Problem:
Lines of the listing below that contain the string "ellipse" are to be returned.
○ ○ ○ ○
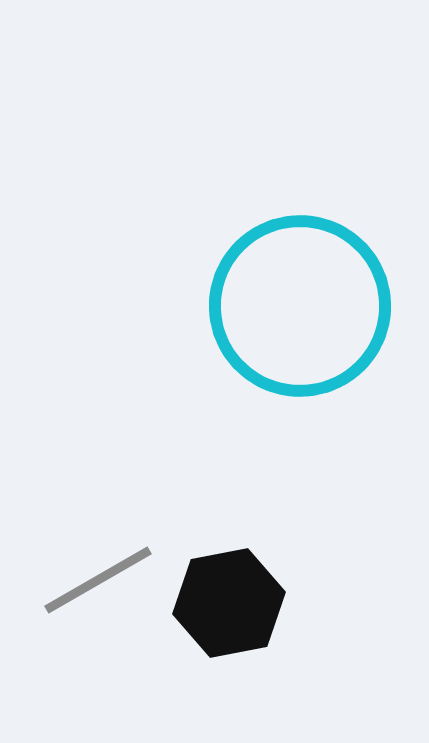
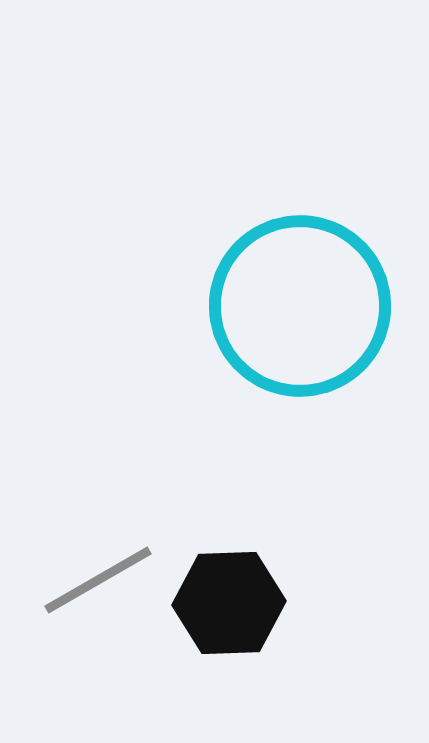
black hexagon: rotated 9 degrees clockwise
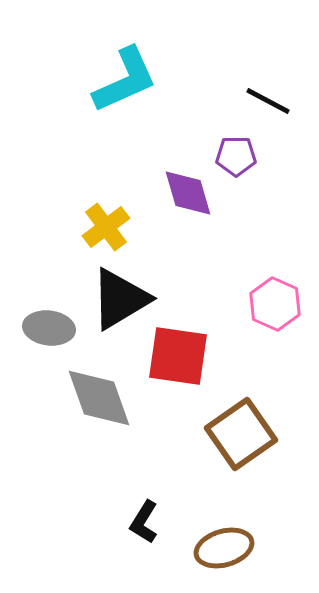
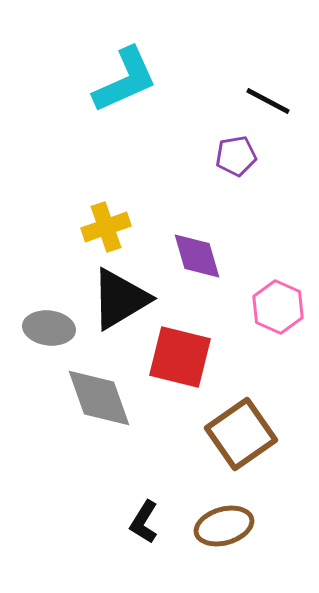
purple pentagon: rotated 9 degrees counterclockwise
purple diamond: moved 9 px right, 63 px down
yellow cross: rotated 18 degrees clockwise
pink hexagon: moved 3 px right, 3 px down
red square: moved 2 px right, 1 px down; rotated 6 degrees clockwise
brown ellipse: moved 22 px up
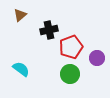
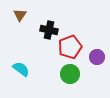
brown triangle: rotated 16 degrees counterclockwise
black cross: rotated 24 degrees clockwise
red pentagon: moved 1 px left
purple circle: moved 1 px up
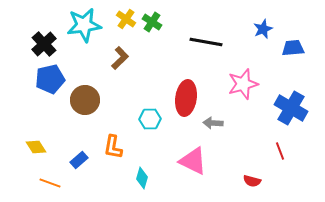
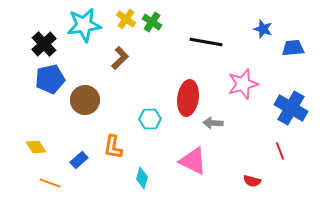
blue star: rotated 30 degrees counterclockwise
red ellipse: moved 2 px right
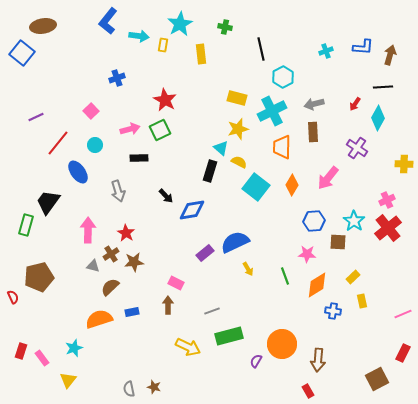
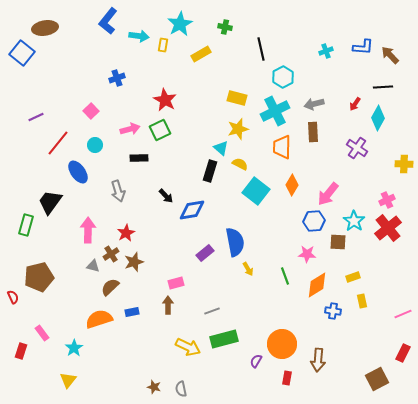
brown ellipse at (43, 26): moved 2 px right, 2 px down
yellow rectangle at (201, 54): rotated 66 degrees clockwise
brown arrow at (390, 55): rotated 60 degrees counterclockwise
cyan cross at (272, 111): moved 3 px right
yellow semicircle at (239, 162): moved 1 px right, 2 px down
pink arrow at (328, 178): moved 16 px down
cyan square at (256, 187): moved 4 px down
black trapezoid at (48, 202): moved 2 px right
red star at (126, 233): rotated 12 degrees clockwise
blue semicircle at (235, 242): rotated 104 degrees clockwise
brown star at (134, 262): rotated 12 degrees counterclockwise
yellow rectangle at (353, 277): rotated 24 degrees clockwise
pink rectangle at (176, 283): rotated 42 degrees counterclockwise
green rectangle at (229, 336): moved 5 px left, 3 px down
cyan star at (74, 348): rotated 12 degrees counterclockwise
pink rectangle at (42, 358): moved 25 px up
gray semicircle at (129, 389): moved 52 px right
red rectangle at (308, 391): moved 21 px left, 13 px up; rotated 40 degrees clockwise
○ ○ ○ ○
Solved exercise:
brown ellipse: moved 22 px up
red ellipse: moved 2 px right
brown ellipse at (43, 26): moved 2 px right, 2 px down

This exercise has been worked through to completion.